▶ **Aim**: Print every line of the data below word for word, and leave the pictures out of your output.
____________________
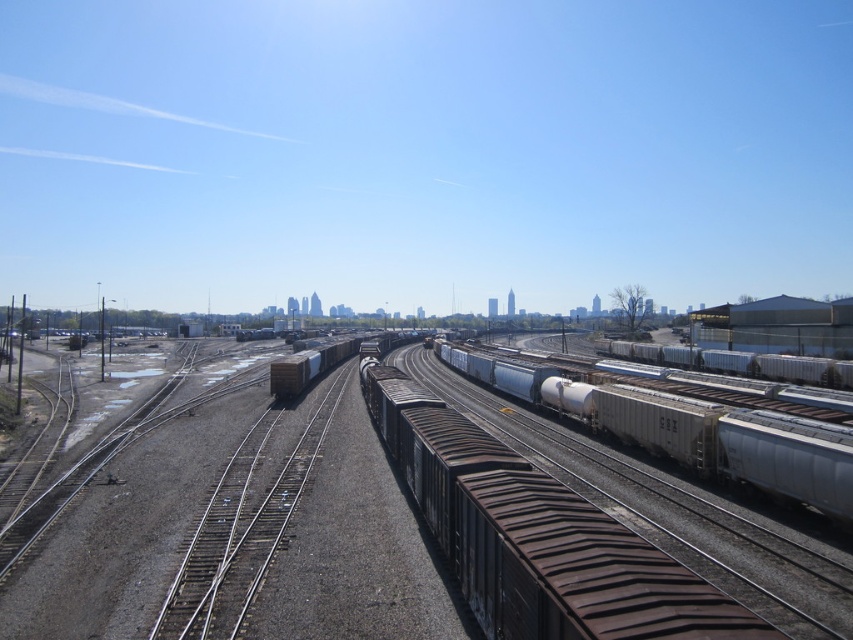
You are a train conductor planning to move a new freight car that is 15 feet long into the railway yard. You need to place it between the metallic silver tank car at center and the brown matte container at center. Is there enough space between them to fit the new freight car?

The metallic silver tank car at center and brown matte container at center are 76.25 feet apart from each other. Since the new freight car is only 15 feet long, there is more than enough space between them to accommodate it.

You are a drone operator trying to navigate between two points in the railway yard. The first point is at coordinate point(723, 436) and the second point is at coordinate point(335, 364). Given that you want to capture the first point in detail, which point should you prioritize focusing on?

Point(723, 436) is closer to the camera than point(335, 364), so you should prioritize focusing on point(723, 436) to capture it in detail.

You are a train conductor who needs to inspect the rusty metal track at center and the metallic silver tank car at center. Which one is positioned lower from the ground?

The rusty metal track at center is located below the metallic silver tank car at center, so the rusty metal track at center is positioned lower from the ground.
____________________
▶ **Result for this exercise**:
You are a train conductor planning to move a new freight car that is 15 feet long into the railway yard. You need to place it between the metallic silver tank car at center and the brown matte container at center. Is there enough space between them to fit the new freight car?

The metallic silver tank car at center and brown matte container at center are 76.25 feet apart from each other. Since the new freight car is only 15 feet long, there is more than enough space between them to accommodate it.

You are a drone operator trying to navigate between two points in the railway yard. The first point is at coordinate point(723, 436) and the second point is at coordinate point(335, 364). Given that you want to capture the first point in detail, which point should you prioritize focusing on?

Point(723, 436) is closer to the camera than point(335, 364), so you should prioritize focusing on point(723, 436) to capture it in detail.

You are a train conductor who needs to inspect the rusty metal track at center and the metallic silver tank car at center. Which one is positioned lower from the ground?

The rusty metal track at center is located below the metallic silver tank car at center, so the rusty metal track at center is positioned lower from the ground.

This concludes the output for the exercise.